* AIM OF THE TASK:
If a record holds a picture, leave the picture out and copy everything else exactly.

* RECORDED DATA:
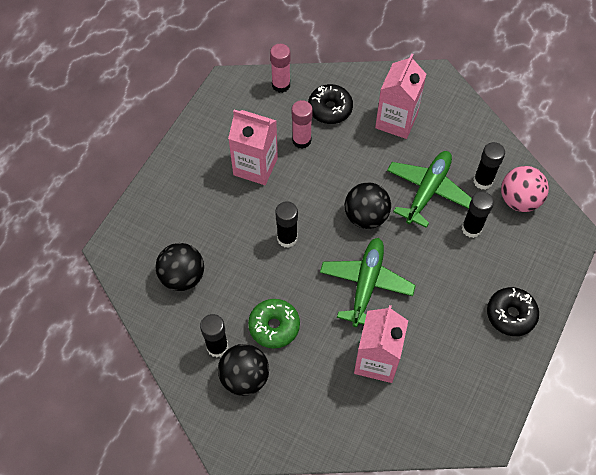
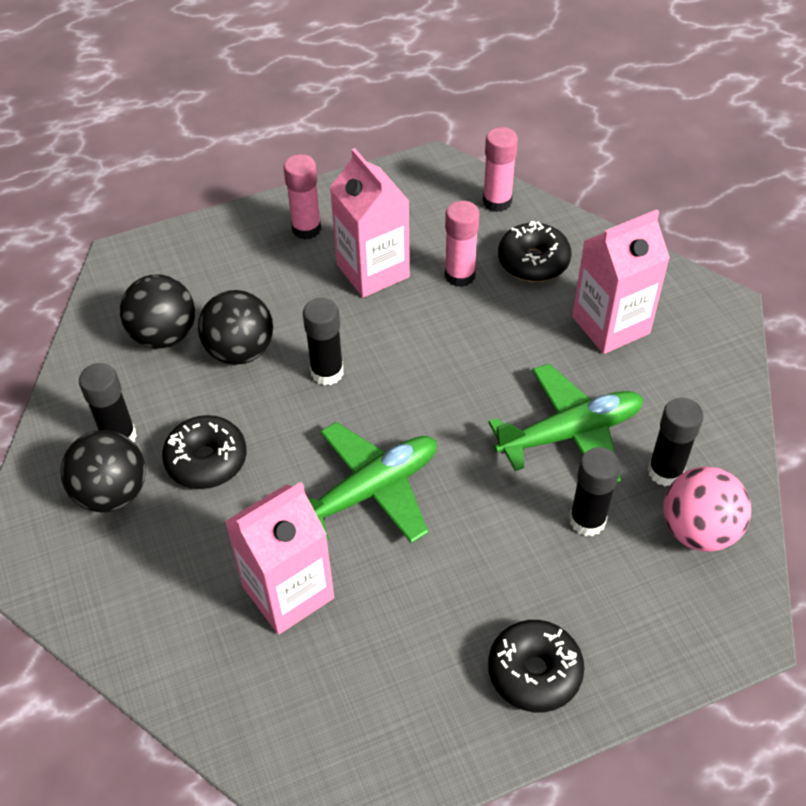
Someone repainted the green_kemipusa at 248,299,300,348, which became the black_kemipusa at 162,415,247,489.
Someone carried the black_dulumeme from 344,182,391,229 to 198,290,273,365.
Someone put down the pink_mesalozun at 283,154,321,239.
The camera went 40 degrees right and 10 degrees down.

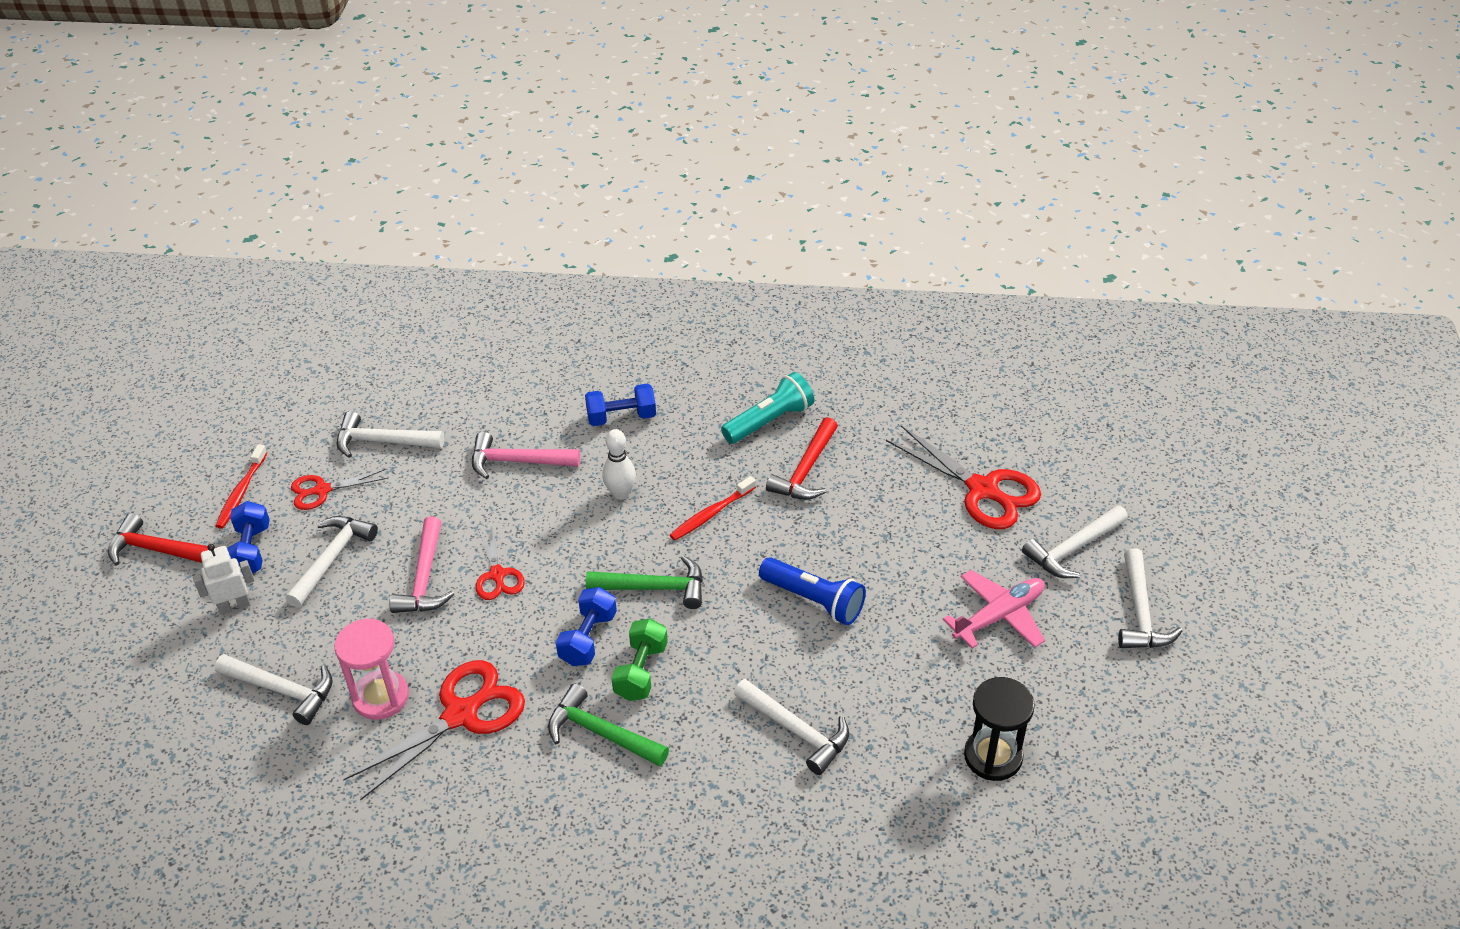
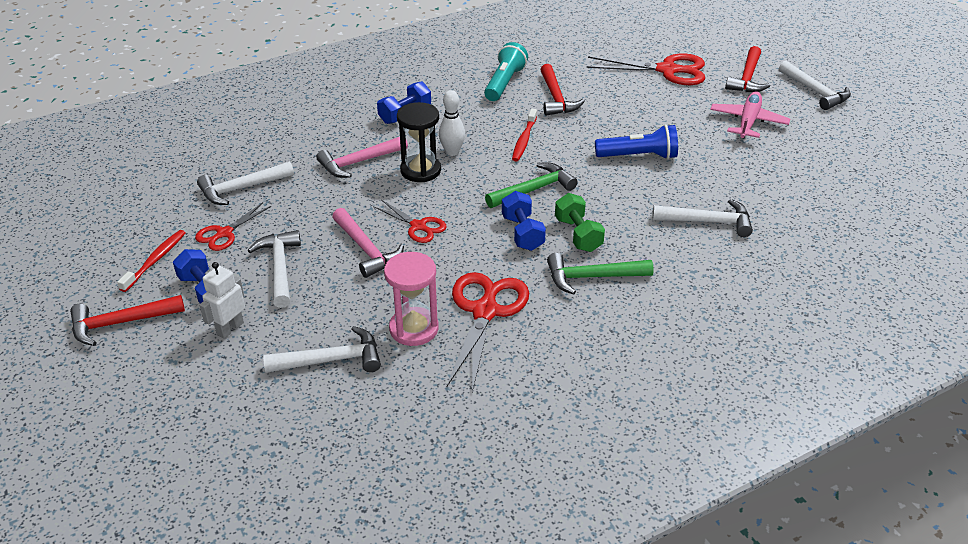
Someone rotated the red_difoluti at 215,444,267,529 by 135 degrees counterclockwise.
Someone carried the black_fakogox from 964,677,1035,781 to 397,102,441,182.
Someone repainted the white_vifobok at 1022,505,1128,578, which became the red_vifobok at 725,46,770,92.
The camera went 35 degrees left and 5 degrees down.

* ANSWER BOX:
Someone repainted the green_kemipusa at 248,299,300,348, which became the black_kemipusa at 162,415,247,489.
Someone carried the black_dulumeme from 344,182,391,229 to 198,290,273,365.
Someone put down the pink_mesalozun at 283,154,321,239.
The camera went 40 degrees right and 10 degrees down.

Someone rotated the red_difoluti at 215,444,267,529 by 135 degrees counterclockwise.
Someone carried the black_fakogox from 964,677,1035,781 to 397,102,441,182.
Someone repainted the white_vifobok at 1022,505,1128,578, which became the red_vifobok at 725,46,770,92.
The camera went 35 degrees left and 5 degrees down.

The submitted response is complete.